*** Available data ***

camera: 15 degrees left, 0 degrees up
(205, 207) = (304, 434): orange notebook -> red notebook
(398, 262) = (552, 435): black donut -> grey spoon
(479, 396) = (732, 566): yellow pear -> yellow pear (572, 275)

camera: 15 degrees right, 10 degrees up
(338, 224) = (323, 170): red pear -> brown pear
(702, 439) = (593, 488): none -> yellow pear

*** End of Available data ***
*** Available data ***

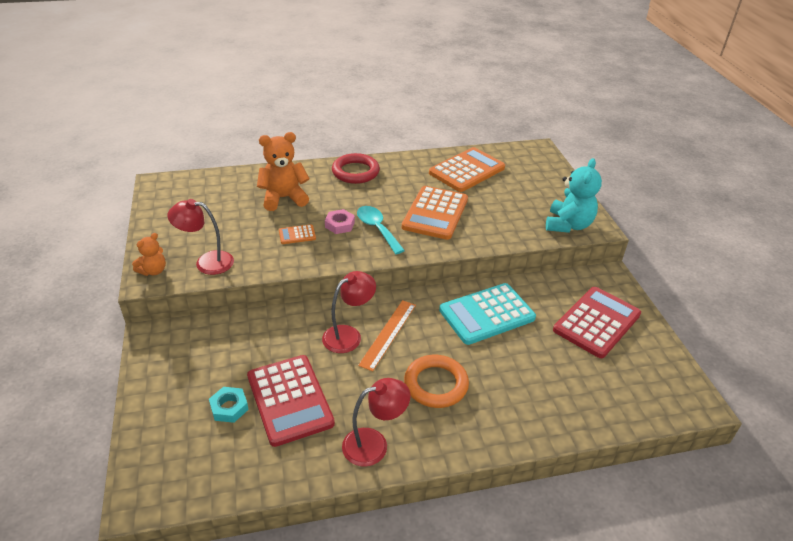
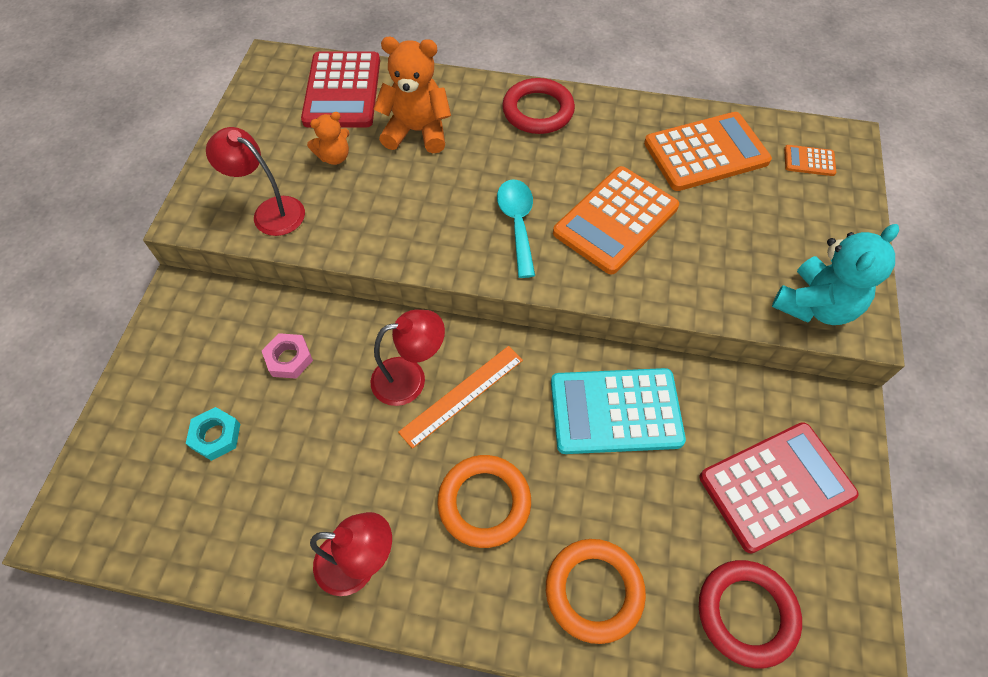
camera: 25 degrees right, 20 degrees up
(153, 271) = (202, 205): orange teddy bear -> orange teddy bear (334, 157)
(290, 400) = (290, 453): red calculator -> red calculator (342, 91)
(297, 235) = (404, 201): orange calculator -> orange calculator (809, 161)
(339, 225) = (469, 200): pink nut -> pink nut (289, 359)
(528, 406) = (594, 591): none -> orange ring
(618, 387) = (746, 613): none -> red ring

*** End of Available data ***

What is needed:
Look back at the data above. Transcribe exactly the lines starting at the line that contains "camera: 25 degrees right, 20 degrees up" and ending at the line that contains "(339, 225) = (469, 200): pink".

Answer:
camera: 25 degrees right, 20 degrees up
(153, 271) = (202, 205): orange teddy bear -> orange teddy bear (334, 157)
(290, 400) = (290, 453): red calculator -> red calculator (342, 91)
(297, 235) = (404, 201): orange calculator -> orange calculator (809, 161)
(339, 225) = (469, 200): pink nut -> pink nut (289, 359)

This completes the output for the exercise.